The data Start Marker

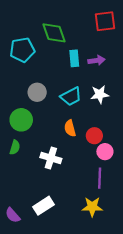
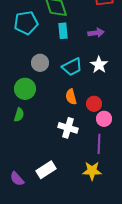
cyan rectangle: (74, 58) -> (63, 31), moved
white star: (100, 94) -> (99, 65), turned -30
white cross: (51, 158) -> (68, 128), moved

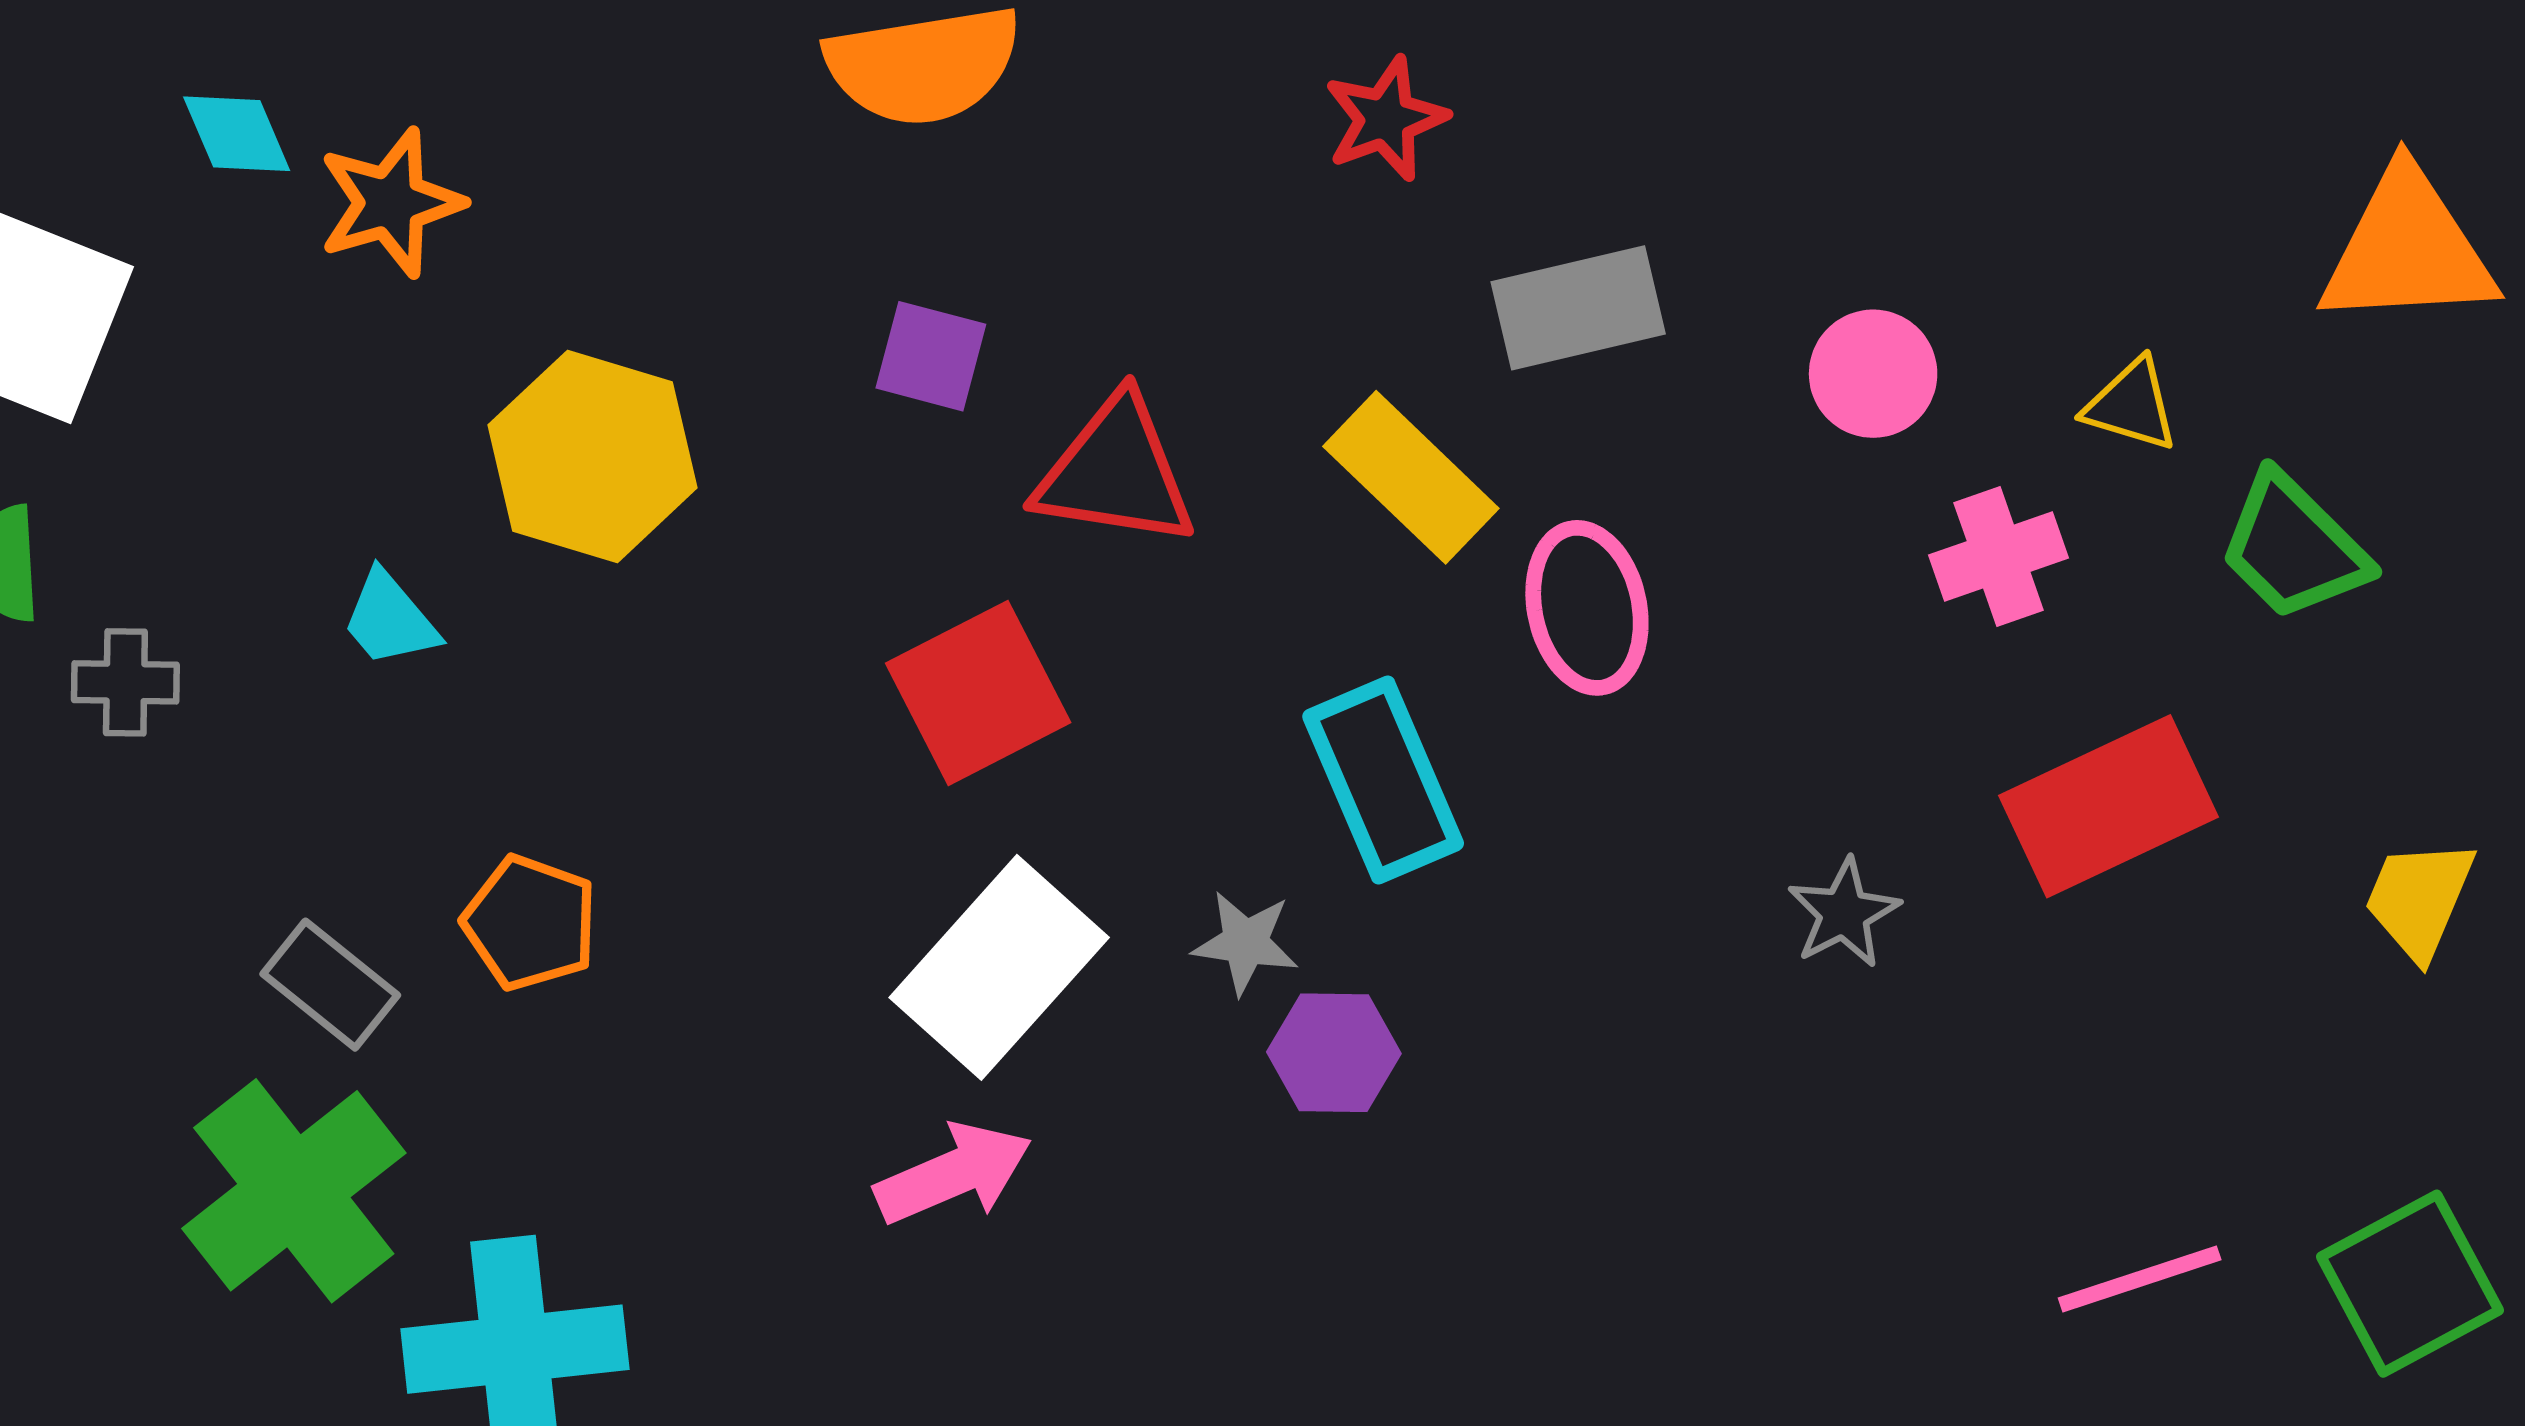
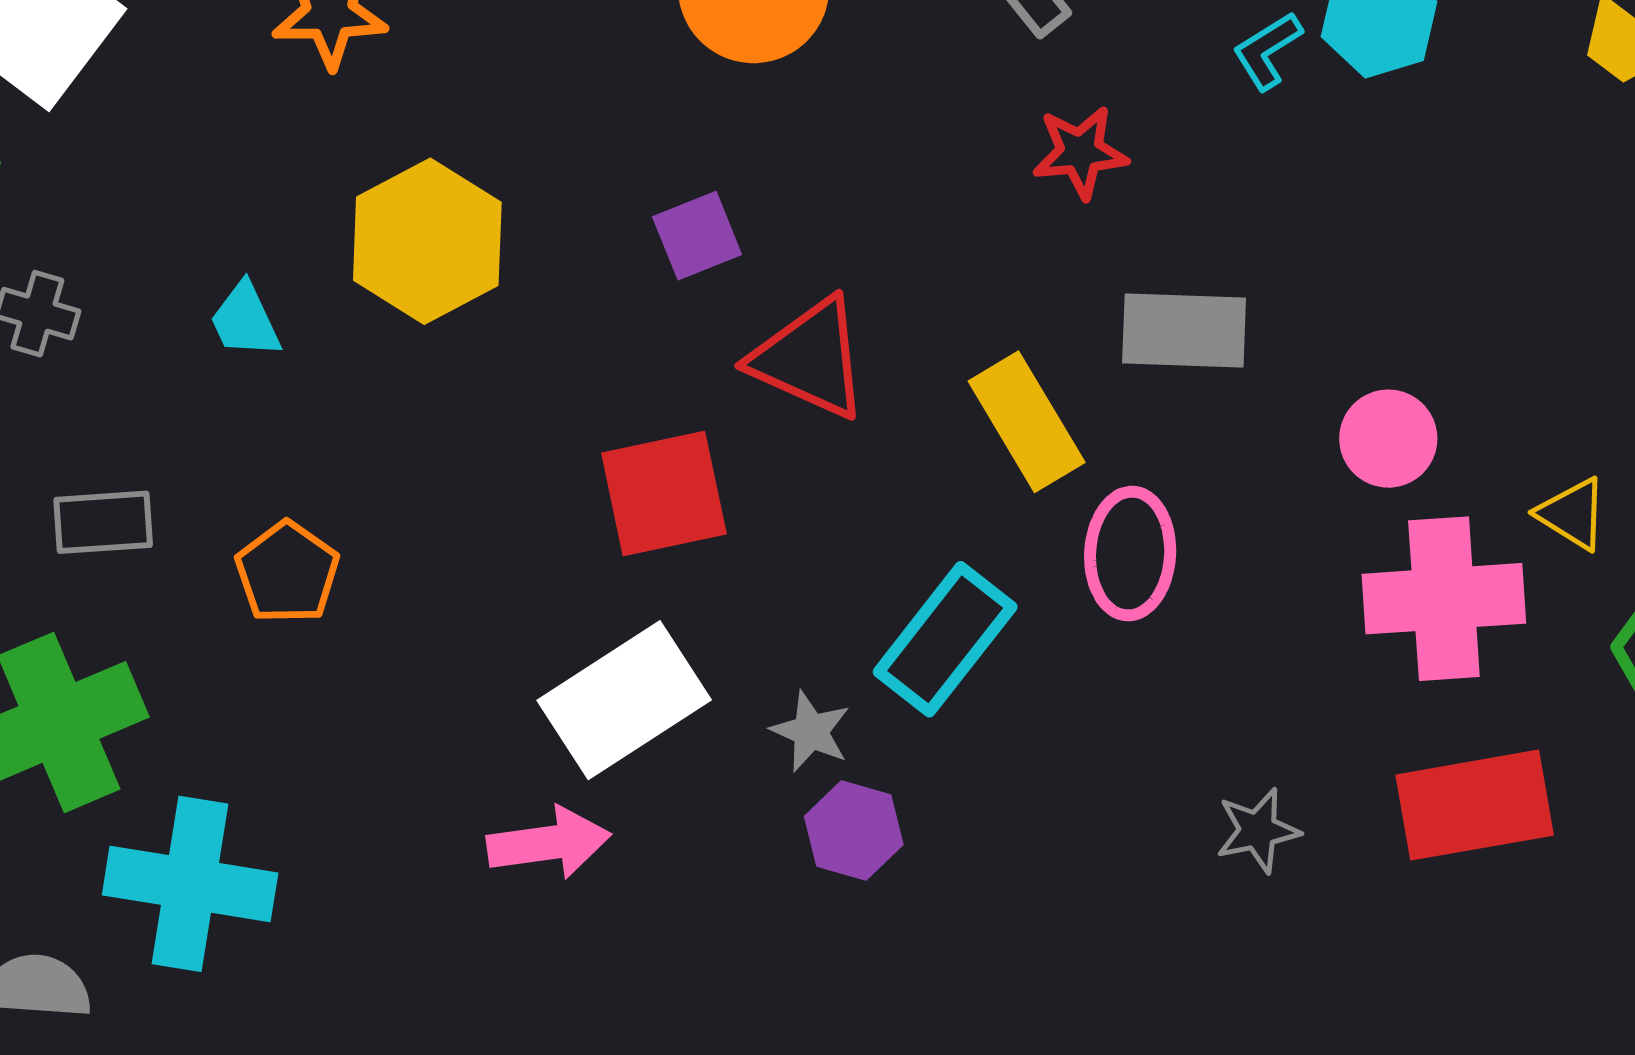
purple square: (931, 356) -> (697, 236), turned 38
pink cross: (1999, 557) -> (1444, 599), size x1.6
cyan rectangle: (1383, 780) -> (945, 639), turned 46
gray rectangle: (330, 985) -> (103, 522), moved, turned -58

The data End Marker

Exercise — Tally the lines that hold the word "cyan" in the listing, and give the tally with nothing else.

Exercise result — 2